WORK REQUIRED.
Retrieve every line of the data holding the word "right".

EXERCISE INPUTS.
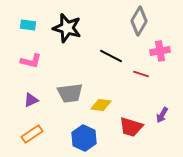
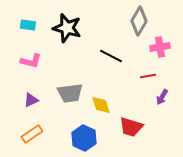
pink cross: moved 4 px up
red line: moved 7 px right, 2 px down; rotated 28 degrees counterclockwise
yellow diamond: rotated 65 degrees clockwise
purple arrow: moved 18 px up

--

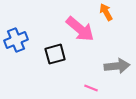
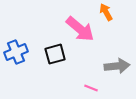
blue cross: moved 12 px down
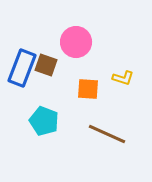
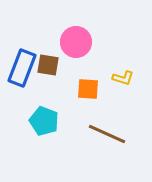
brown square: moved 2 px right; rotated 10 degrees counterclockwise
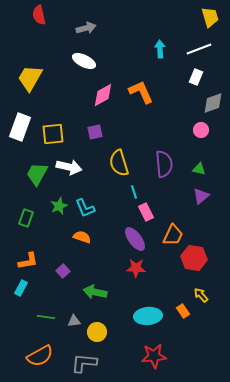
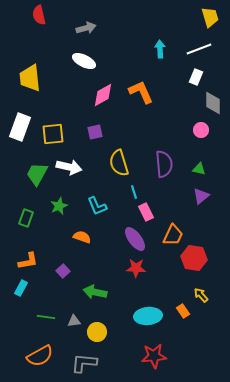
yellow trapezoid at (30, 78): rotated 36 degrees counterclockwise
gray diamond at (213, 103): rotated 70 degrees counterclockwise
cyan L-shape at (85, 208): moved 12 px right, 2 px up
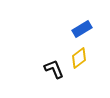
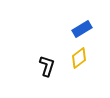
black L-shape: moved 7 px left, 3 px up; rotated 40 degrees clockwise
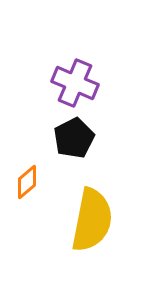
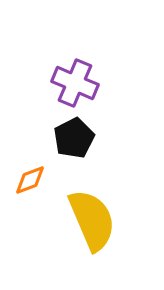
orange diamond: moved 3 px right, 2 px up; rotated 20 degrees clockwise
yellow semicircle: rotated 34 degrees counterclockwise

==

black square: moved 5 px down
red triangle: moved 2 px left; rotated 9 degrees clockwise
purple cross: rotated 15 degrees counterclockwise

TASK RESULT.
red line: moved 7 px right, 2 px down; rotated 28 degrees counterclockwise
brown square: moved 2 px right; rotated 10 degrees counterclockwise
cyan L-shape at (85, 208): moved 12 px right, 2 px up
orange diamond: moved 3 px right, 2 px up; rotated 20 degrees clockwise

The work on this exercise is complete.